What needs to be done :: Each line from the start of the records through the line containing "orange 1x1 brick [453,240,495,301]" is to be transcribed exactly, and no other line is to be included.

Dataset entries ::
◇ ◇ ◇

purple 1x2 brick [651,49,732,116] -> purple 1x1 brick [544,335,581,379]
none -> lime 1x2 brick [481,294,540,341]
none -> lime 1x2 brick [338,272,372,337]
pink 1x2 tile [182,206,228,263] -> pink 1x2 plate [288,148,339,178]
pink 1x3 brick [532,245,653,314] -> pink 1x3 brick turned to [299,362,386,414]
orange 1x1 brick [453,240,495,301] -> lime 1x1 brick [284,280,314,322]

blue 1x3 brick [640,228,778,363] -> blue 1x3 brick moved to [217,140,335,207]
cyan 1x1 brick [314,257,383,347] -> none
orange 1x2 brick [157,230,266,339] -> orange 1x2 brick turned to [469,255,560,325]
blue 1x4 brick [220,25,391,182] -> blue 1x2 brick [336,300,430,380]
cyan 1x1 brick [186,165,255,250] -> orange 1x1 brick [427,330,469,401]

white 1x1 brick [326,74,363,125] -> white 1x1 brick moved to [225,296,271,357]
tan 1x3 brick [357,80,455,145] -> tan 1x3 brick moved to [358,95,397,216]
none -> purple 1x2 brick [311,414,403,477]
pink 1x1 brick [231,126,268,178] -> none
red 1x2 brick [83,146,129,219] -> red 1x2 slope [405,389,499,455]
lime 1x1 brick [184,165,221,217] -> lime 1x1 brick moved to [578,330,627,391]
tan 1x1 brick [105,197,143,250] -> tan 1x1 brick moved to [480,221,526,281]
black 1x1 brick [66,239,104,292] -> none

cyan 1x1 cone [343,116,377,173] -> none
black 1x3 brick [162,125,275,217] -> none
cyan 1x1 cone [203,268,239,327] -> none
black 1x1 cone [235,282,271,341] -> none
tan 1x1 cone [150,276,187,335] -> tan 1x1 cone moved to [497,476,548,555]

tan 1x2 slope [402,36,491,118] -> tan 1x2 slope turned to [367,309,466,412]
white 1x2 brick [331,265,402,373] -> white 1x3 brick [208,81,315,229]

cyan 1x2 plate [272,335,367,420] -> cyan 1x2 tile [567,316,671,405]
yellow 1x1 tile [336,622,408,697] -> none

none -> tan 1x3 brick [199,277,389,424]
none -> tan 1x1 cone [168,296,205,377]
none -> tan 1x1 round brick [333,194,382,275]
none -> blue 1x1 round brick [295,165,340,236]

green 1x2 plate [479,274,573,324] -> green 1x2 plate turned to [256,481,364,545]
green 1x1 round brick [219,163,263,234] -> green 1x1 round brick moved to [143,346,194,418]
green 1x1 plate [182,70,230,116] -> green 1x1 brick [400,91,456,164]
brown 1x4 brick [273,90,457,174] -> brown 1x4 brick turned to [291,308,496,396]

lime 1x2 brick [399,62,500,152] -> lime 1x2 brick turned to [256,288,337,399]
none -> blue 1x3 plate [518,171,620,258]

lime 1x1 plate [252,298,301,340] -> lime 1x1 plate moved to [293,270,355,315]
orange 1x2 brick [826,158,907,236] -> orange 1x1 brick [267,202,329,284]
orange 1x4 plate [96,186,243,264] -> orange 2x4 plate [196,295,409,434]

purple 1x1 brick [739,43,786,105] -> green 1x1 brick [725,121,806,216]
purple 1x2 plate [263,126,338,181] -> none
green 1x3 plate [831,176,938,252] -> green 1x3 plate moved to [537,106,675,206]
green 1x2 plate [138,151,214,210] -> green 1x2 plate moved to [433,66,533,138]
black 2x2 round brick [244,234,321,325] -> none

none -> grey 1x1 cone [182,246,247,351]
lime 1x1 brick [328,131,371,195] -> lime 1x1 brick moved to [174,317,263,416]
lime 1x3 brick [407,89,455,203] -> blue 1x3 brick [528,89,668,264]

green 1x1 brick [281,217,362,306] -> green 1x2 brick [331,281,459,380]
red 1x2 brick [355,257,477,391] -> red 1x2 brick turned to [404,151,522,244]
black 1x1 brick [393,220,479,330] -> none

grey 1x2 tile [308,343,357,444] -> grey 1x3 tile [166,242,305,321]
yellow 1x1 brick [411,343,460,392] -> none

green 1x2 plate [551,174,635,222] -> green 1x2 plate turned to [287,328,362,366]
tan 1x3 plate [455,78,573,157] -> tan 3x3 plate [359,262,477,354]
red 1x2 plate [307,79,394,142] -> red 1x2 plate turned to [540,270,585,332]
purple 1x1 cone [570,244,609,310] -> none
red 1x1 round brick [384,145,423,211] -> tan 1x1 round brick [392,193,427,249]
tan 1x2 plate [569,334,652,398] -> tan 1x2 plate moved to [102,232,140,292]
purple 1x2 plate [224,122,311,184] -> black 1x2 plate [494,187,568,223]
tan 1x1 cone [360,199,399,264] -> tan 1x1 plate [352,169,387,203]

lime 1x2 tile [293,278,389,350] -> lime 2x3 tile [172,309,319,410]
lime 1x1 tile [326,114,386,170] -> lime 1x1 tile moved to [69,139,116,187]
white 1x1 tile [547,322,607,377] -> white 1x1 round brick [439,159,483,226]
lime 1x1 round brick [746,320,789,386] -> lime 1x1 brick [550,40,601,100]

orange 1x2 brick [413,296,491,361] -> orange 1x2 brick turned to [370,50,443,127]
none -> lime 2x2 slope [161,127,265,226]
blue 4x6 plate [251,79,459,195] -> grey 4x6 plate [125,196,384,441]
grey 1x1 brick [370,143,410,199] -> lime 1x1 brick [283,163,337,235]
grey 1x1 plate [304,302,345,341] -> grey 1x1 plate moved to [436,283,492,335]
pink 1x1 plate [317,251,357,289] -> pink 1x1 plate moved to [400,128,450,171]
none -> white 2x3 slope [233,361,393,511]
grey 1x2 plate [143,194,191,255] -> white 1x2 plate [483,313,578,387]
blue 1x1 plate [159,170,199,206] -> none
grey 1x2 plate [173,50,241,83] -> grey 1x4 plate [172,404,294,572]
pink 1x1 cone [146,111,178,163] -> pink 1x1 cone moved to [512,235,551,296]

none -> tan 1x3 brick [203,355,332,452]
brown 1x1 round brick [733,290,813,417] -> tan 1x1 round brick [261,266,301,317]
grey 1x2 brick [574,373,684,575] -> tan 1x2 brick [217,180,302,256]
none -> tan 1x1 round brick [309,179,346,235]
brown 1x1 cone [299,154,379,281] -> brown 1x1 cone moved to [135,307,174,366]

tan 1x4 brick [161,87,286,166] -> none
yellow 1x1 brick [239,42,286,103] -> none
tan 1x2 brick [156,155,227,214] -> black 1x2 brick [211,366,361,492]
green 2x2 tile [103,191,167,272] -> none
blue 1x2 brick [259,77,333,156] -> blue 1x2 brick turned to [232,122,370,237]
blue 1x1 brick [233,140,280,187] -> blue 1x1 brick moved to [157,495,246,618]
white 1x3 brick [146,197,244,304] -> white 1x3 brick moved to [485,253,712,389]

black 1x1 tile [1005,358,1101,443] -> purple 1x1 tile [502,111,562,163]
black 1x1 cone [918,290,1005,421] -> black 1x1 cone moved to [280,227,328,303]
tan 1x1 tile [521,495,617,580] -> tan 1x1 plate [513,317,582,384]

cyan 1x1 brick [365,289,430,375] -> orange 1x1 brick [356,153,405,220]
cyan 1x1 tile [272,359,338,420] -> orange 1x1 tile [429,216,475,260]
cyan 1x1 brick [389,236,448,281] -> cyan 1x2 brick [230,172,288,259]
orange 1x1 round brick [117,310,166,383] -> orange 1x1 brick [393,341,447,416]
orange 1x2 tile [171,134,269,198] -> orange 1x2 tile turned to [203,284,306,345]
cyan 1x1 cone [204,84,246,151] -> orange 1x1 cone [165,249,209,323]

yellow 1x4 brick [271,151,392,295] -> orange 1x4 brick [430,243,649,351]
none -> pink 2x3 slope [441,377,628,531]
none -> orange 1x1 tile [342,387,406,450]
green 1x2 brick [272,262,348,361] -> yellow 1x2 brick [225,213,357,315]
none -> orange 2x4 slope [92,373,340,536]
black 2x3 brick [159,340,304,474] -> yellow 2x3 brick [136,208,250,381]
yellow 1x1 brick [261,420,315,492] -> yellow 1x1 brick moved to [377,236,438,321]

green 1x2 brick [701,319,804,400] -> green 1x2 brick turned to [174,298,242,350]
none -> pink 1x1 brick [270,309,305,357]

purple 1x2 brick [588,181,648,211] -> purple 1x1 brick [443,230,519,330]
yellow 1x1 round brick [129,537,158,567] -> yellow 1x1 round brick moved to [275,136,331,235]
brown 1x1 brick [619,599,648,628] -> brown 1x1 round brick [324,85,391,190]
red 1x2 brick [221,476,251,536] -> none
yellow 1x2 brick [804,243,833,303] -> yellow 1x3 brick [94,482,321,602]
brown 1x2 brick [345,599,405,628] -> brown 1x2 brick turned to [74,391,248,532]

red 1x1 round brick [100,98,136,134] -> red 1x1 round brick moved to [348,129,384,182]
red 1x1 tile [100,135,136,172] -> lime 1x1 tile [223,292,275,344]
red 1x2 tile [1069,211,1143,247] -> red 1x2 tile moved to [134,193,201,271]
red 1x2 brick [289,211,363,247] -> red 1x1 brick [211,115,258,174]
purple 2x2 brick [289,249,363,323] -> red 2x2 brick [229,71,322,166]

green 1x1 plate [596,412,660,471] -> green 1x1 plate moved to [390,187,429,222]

◇ ◇ ◇

The completed task ::
purple 1x2 brick [651,49,732,116] -> purple 1x1 brick [544,335,581,379]
none -> lime 1x2 brick [481,294,540,341]
none -> lime 1x2 brick [338,272,372,337]
pink 1x2 tile [182,206,228,263] -> pink 1x2 plate [288,148,339,178]
pink 1x3 brick [532,245,653,314] -> pink 1x3 brick turned to [299,362,386,414]
orange 1x1 brick [453,240,495,301] -> lime 1x1 brick [284,280,314,322]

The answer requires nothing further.